Lines from the one containing "washbasin: (163, 609) -> (296, 1247), moved" through the end of the entries below: set them down exactly, both ends included, with nothing added.

··· Provided data ···

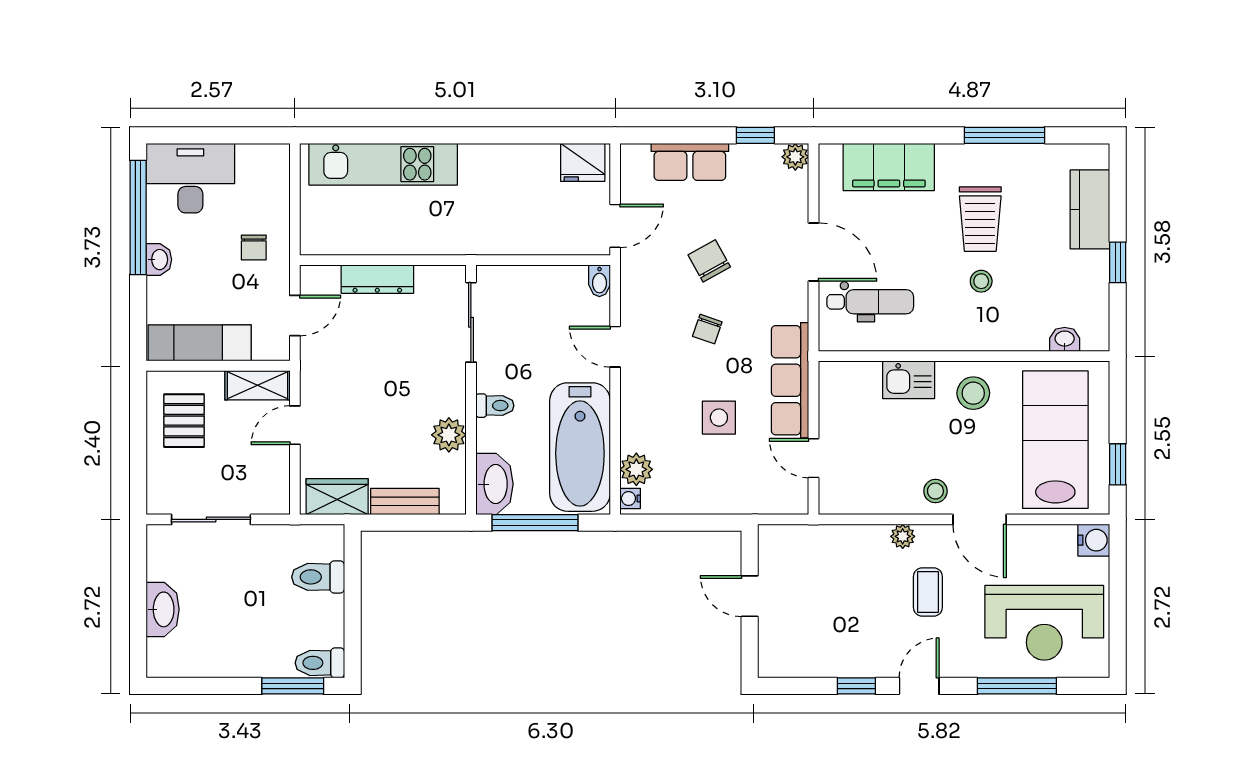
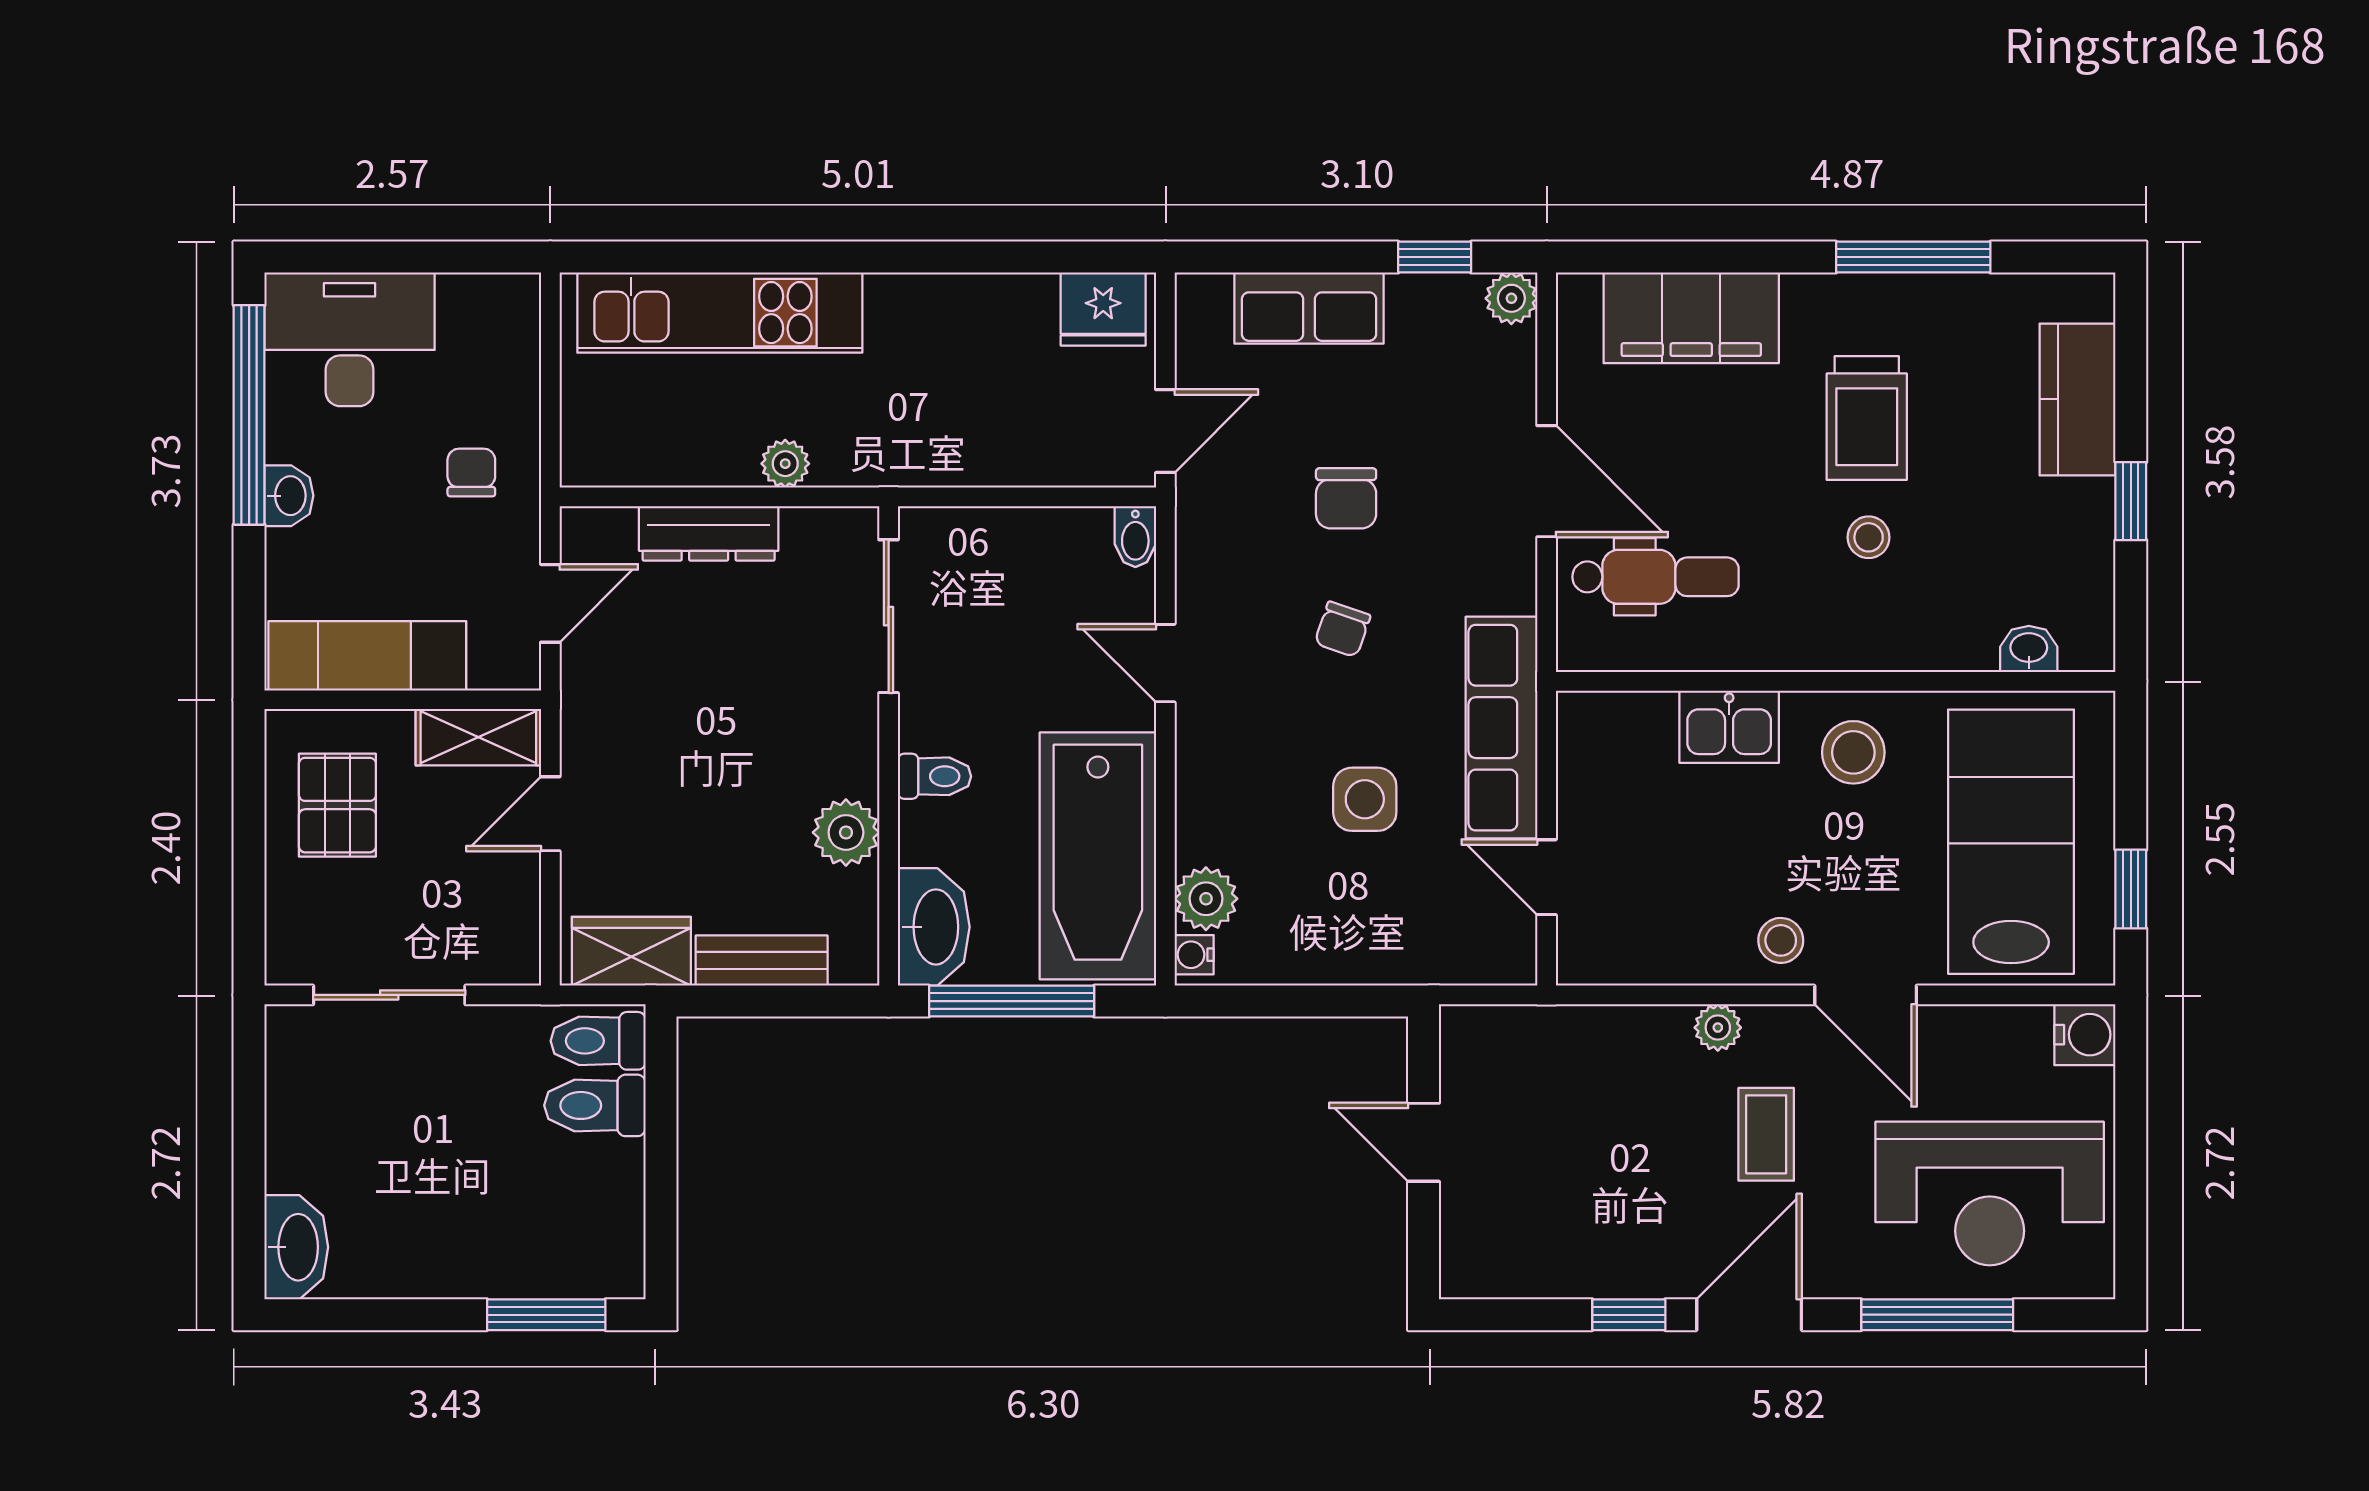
plant: (417, 243) -> (785, 464), added
chair: (254, 247) -> (471, 472), turned 180
chair: (709, 261) -> (1346, 498), turned -151
washbasin: (163, 609) -> (296, 1247), moved
toilet: (320, 663) -> (598, 1041), moved
door: (919, 686) -> (1749, 1315), width x1.38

···

— Your solution —
washbasin: (163, 609) -> (296, 1247), moved
toilet: (320, 663) -> (598, 1041), moved
door: (919, 686) -> (1749, 1315), width x1.38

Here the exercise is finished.